What is being asked: Transcribe the listing exactly as written. Leave the images out.

Records to process:
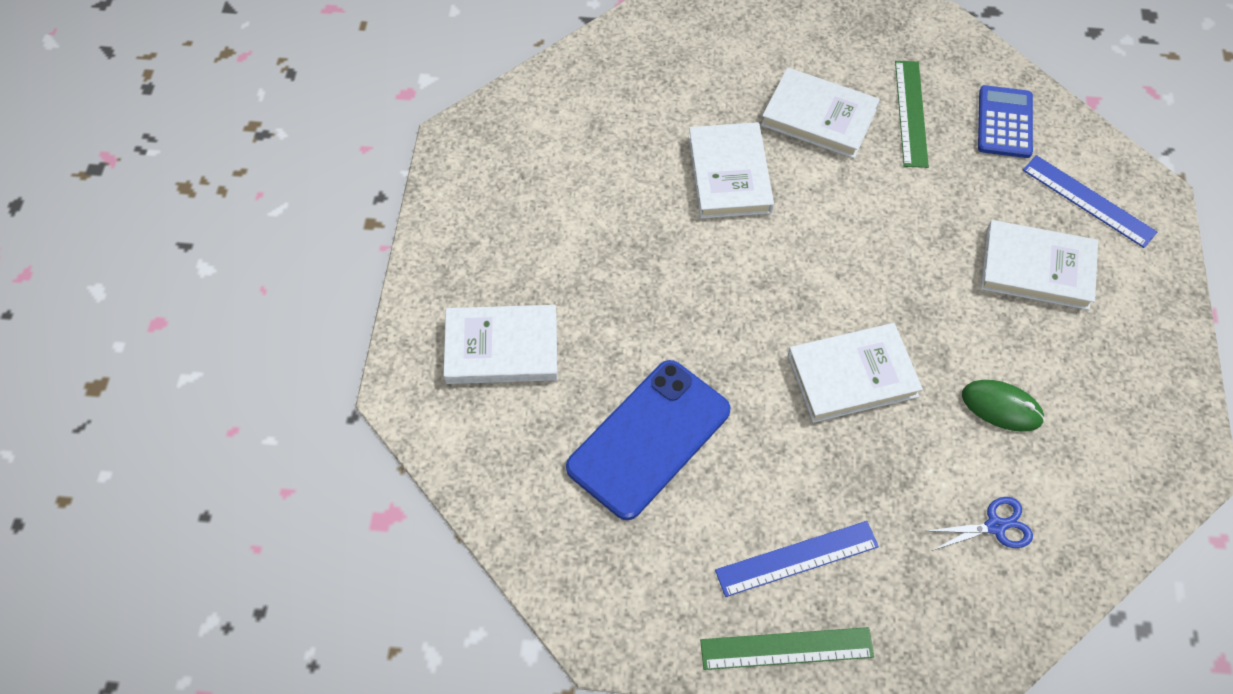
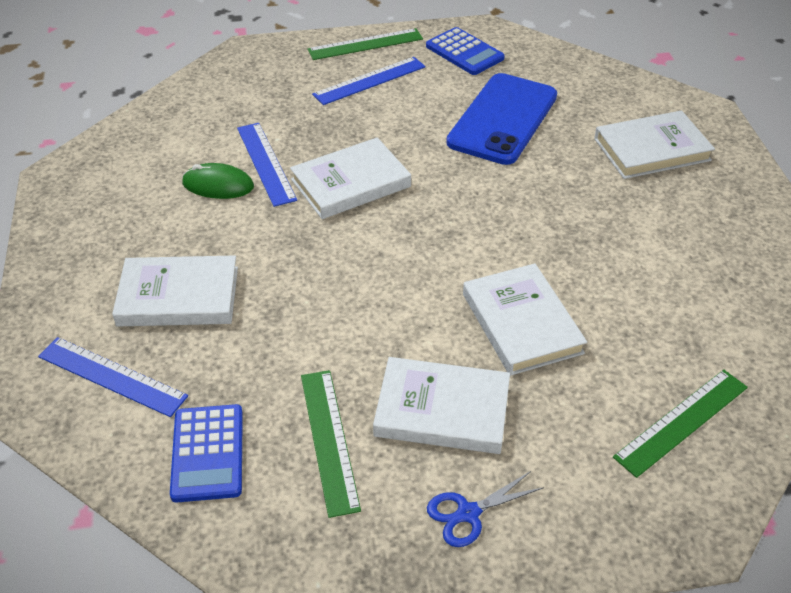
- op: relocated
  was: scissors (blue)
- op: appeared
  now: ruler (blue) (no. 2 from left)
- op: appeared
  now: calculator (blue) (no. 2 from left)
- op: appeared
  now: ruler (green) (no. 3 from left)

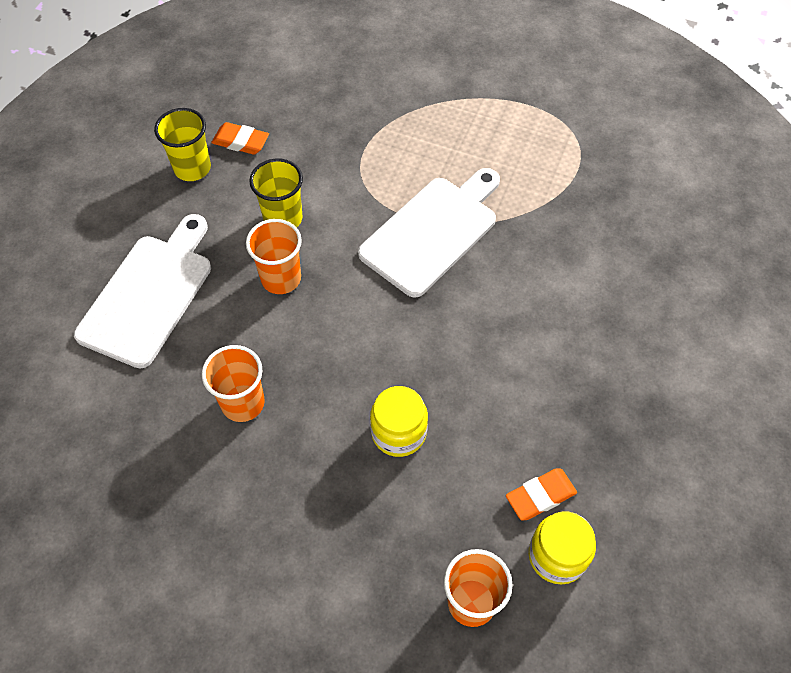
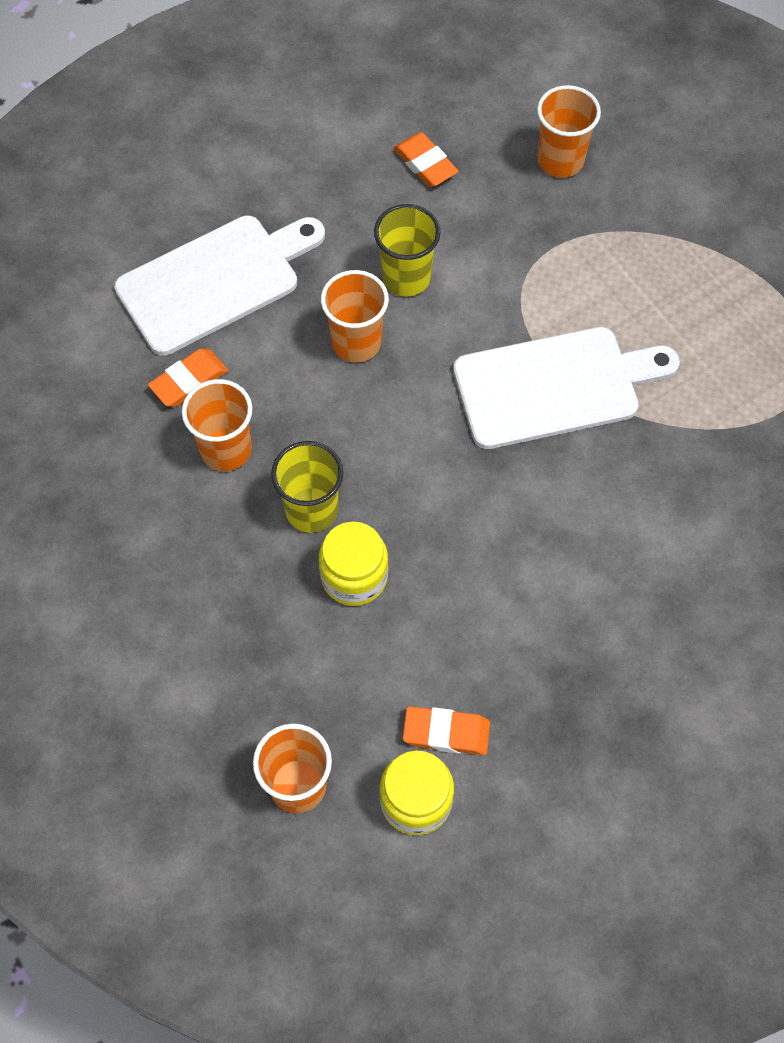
- op: relocated
  was: cup (yellow) (no. 1 from left)
- op: appeared
  now: eraser (orange) (no. 1 from left)
- op: appeared
  now: cup (orange) (no. 4 from left)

Answer box:
- op: relocated
  was: scissors (blue)
- op: appeared
  now: ruler (blue) (no. 2 from left)
- op: appeared
  now: calculator (blue) (no. 2 from left)
- op: appeared
  now: ruler (green) (no. 3 from left)

- op: relocated
  was: cup (yellow) (no. 1 from left)
- op: appeared
  now: eraser (orange) (no. 1 from left)
- op: appeared
  now: cup (orange) (no. 4 from left)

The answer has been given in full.